Look through the records below for the line with "building: none -> [21,303,199,718]" and the line with "building: [284,59,368,105] -> none", then return those lines and all lines between, exactly.

START INPUT MATERIAL

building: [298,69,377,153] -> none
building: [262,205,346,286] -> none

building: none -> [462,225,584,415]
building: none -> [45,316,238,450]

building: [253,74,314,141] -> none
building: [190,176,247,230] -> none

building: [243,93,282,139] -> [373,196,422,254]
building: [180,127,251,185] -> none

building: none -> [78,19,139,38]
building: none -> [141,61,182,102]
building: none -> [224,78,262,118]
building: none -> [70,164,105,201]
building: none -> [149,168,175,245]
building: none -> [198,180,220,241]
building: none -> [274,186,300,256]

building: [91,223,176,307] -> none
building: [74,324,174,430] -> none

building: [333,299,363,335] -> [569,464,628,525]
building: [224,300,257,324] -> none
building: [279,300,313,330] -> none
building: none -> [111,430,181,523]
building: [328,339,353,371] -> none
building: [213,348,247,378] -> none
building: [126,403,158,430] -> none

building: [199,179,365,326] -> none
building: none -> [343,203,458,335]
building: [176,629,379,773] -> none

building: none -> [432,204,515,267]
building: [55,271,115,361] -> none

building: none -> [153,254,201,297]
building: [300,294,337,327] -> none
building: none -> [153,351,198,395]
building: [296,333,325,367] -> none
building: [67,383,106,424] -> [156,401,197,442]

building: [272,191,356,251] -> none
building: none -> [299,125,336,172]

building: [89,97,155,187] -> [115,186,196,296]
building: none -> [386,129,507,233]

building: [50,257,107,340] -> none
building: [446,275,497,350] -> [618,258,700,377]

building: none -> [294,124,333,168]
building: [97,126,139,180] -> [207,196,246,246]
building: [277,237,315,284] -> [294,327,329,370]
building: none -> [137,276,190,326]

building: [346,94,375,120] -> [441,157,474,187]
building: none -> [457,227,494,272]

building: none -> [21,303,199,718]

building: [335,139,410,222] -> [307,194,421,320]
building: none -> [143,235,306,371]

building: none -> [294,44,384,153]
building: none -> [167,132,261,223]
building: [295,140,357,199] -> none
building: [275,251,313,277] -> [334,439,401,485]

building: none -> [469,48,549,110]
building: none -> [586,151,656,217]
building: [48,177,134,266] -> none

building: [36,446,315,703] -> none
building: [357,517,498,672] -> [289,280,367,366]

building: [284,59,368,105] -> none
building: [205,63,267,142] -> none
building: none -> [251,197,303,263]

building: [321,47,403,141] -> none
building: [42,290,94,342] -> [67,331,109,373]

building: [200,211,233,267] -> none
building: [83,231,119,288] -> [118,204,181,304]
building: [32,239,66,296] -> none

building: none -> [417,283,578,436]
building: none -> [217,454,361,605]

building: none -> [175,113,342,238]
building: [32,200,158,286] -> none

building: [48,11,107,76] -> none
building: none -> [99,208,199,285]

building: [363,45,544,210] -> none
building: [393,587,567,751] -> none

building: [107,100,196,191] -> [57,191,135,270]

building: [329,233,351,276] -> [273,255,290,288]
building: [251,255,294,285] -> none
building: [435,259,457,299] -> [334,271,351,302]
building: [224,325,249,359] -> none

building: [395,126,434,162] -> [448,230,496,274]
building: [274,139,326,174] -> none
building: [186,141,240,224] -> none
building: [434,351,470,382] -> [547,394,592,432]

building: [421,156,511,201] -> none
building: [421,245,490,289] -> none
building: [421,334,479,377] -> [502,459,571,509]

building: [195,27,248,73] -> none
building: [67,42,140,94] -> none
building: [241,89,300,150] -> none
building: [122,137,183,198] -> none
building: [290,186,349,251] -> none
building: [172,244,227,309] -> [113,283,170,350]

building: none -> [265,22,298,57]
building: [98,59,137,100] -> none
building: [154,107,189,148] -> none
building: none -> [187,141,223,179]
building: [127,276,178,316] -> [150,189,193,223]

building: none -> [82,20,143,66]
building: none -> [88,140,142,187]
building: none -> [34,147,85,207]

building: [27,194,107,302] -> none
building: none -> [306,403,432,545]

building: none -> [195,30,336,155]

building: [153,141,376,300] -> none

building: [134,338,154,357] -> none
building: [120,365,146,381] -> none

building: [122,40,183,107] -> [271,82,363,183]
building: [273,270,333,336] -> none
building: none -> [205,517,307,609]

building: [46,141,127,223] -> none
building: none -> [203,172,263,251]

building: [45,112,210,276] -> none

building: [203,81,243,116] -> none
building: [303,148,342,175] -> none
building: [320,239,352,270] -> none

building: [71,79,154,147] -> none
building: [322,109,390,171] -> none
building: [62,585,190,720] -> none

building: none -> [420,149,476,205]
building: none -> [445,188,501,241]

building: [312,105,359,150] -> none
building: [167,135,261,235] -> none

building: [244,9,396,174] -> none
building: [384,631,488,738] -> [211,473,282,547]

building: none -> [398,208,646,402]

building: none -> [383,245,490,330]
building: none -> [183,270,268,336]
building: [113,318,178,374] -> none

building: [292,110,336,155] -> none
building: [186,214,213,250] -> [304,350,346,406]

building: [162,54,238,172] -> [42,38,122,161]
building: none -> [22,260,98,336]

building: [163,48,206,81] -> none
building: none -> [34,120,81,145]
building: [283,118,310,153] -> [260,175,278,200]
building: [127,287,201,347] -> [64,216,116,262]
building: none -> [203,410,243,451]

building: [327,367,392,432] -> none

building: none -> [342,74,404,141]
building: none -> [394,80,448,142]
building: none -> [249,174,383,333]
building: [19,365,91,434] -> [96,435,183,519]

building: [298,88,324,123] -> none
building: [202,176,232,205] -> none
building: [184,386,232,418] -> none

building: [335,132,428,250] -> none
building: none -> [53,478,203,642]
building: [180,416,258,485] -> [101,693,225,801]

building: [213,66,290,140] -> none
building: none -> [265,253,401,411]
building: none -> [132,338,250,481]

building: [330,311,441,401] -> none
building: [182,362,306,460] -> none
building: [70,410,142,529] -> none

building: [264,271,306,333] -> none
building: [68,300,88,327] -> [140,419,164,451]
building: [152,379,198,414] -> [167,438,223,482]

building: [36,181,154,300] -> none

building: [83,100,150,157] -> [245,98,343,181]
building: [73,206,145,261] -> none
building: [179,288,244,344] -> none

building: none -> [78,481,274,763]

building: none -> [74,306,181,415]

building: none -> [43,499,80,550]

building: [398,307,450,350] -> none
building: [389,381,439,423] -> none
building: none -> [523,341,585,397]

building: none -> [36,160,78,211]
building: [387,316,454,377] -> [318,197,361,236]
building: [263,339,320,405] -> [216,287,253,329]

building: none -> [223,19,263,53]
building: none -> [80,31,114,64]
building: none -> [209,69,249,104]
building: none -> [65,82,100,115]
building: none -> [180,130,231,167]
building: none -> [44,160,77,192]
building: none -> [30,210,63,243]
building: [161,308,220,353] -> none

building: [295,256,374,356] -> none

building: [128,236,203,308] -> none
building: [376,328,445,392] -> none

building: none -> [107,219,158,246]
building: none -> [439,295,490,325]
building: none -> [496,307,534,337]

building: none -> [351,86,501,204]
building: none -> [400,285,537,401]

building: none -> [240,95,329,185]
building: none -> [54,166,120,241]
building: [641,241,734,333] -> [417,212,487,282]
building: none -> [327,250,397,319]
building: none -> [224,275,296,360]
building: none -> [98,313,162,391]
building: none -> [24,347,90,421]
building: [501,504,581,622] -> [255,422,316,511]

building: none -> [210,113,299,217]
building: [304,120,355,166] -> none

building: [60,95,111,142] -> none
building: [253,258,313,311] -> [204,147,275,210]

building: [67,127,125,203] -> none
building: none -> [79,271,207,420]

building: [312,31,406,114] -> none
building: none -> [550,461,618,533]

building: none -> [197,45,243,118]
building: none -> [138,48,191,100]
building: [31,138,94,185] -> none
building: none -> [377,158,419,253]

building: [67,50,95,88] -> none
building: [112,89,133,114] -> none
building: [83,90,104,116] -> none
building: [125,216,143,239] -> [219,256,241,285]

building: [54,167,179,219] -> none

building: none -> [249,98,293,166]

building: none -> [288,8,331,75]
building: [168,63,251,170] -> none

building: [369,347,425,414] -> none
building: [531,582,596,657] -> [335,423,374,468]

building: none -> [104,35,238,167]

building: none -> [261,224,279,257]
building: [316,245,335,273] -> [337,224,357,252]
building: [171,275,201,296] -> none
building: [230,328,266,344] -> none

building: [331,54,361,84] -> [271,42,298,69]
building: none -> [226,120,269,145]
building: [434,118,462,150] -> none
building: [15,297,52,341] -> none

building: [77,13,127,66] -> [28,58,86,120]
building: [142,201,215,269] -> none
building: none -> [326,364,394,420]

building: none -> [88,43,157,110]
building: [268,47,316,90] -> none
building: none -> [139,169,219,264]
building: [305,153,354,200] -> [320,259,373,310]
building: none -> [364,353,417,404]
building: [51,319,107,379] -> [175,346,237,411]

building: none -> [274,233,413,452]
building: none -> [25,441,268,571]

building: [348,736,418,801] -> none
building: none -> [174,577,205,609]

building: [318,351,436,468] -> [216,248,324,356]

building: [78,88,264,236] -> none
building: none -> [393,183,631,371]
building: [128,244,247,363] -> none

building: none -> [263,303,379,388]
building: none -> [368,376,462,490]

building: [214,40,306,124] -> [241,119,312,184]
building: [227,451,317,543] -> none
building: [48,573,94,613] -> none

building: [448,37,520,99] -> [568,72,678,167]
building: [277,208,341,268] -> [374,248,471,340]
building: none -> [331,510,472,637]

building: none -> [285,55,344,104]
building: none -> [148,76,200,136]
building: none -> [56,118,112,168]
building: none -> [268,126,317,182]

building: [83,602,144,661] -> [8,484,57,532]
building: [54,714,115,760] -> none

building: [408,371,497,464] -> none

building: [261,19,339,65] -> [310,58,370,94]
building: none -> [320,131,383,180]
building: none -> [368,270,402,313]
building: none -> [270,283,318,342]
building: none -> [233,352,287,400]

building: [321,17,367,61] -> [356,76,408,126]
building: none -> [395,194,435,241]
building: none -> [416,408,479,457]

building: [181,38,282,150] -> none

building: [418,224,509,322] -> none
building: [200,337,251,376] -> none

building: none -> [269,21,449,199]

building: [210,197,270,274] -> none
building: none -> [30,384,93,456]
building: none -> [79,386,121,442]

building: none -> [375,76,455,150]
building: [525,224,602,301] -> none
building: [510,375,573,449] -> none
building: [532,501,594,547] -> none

END INPUT MATERIAL

§ OUTPUT FOR THIS TASK
building: none -> [21,303,199,718]

building: [335,139,410,222] -> [307,194,421,320]
building: none -> [143,235,306,371]

building: none -> [294,44,384,153]
building: none -> [167,132,261,223]
building: [295,140,357,199] -> none
building: [275,251,313,277] -> [334,439,401,485]

building: none -> [469,48,549,110]
building: none -> [586,151,656,217]
building: [48,177,134,266] -> none

building: [36,446,315,703] -> none
building: [357,517,498,672] -> [289,280,367,366]

building: [284,59,368,105] -> none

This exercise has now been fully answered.